Leave out the pictures, then return the records word for word.

▶ [Dataset items]:
-----
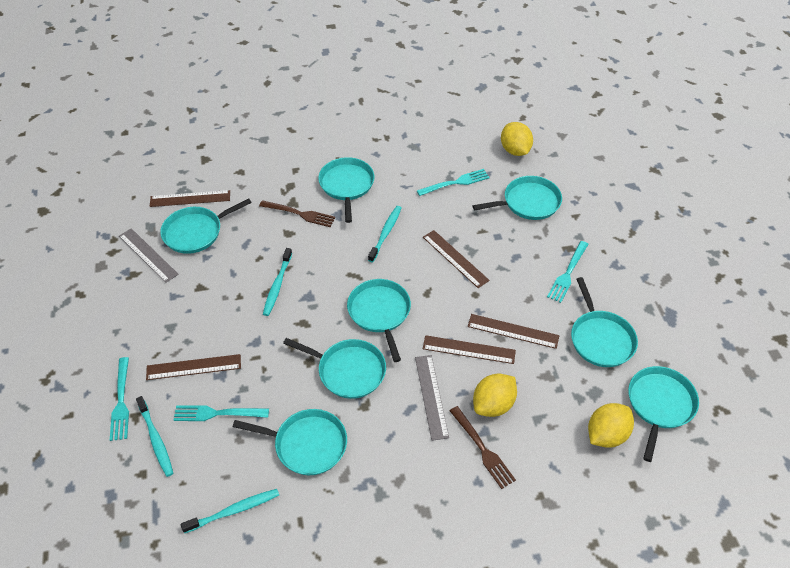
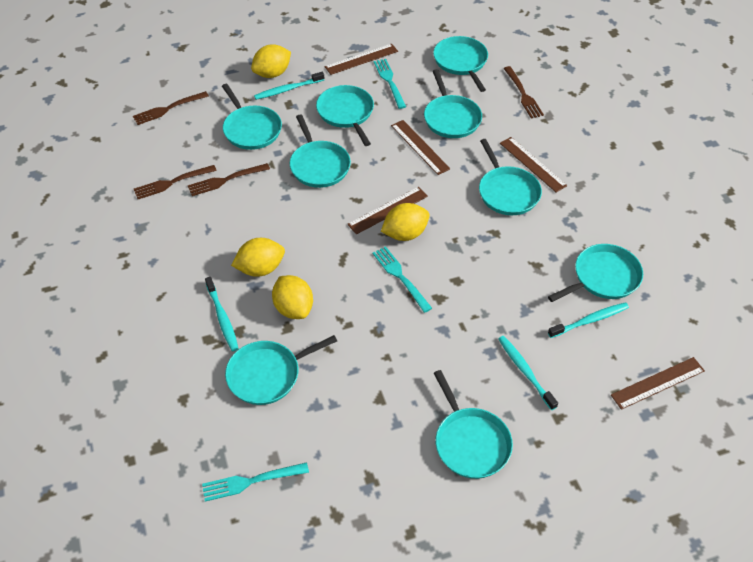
brown fork: 2 -> 4
grey ruler: 2 -> 0
turquoise fork: 4 -> 3
turquoise pan: 8 -> 9
yellow lemon: 3 -> 4

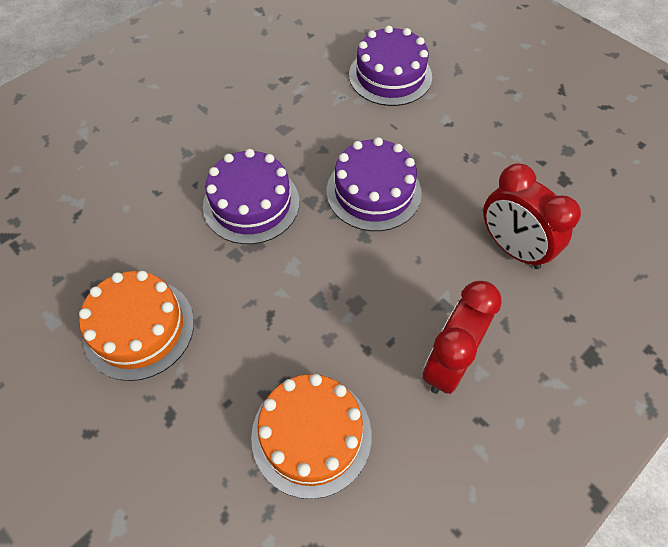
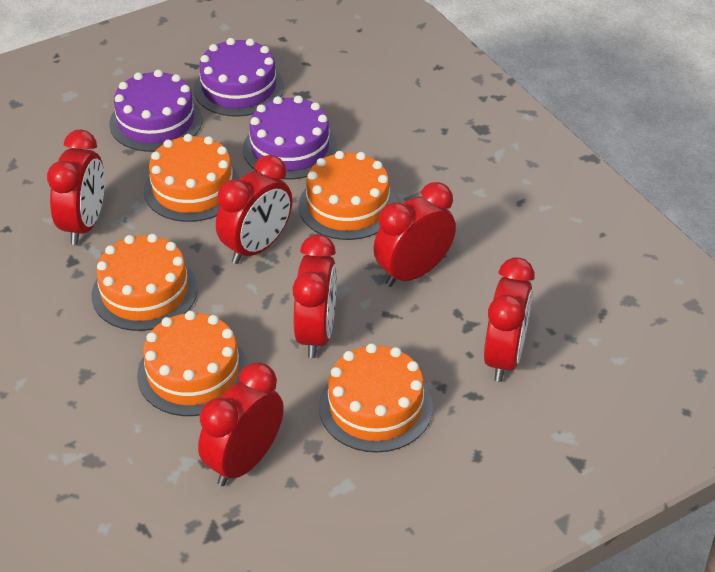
orange cake: 2 -> 5
red clock: 2 -> 6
-----
▶ [ANSWER AREA]:
brown fork: 2 -> 4
grey ruler: 2 -> 0
turquoise fork: 4 -> 3
turquoise pan: 8 -> 9
yellow lemon: 3 -> 4

orange cake: 2 -> 5
red clock: 2 -> 6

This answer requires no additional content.